▸ **PROBLEM DETAILS**
The line containing "[735 48 766 115]" marks where copying starts, so set down that line and each one after it exactly, through the end of the records.
___ EXTRACTED DATA ___
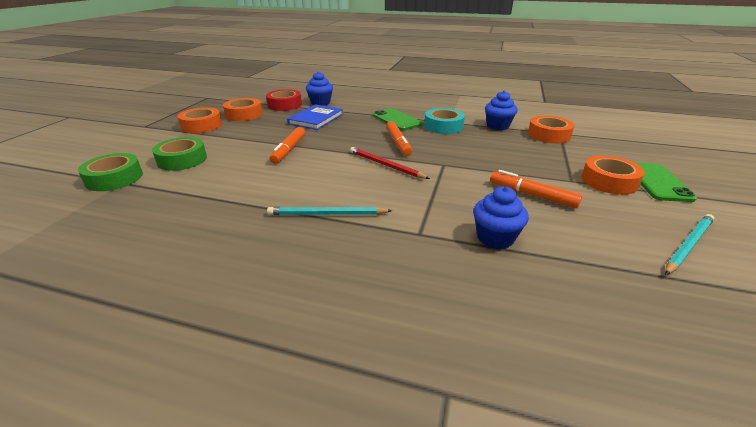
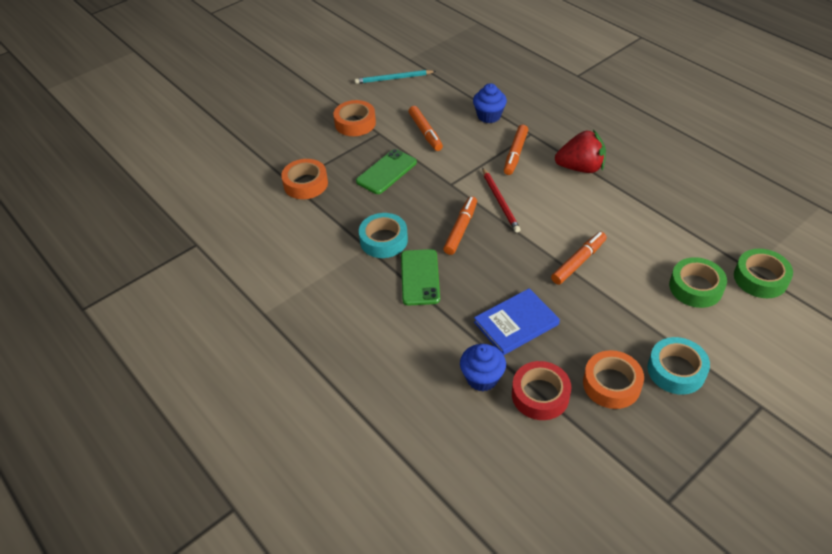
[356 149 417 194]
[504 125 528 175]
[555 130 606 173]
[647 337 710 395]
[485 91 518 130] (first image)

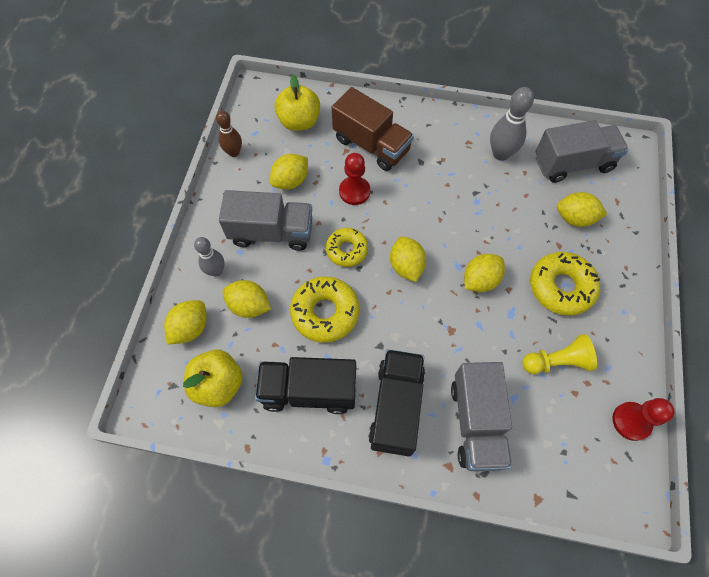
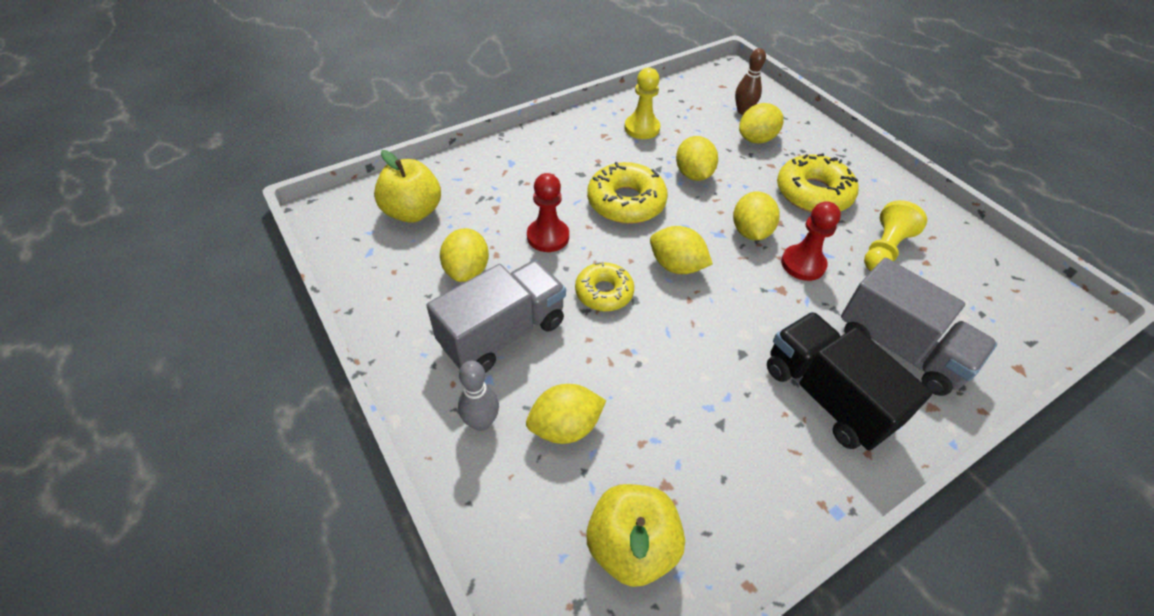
[587 162 668 224]
[625 67 660 139]
[676 136 718 181]
[735 48 766 115]
[781 201 841 281]
[255 357 356 414] (first image)
[332 87 414 171] (first image)
[535 120 629 183] (first image)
___
▸ **RESULT OF THE EXERCISE**
[735 48 766 115]
[781 201 841 281]
[255 357 356 414] (first image)
[332 87 414 171] (first image)
[535 120 629 183] (first image)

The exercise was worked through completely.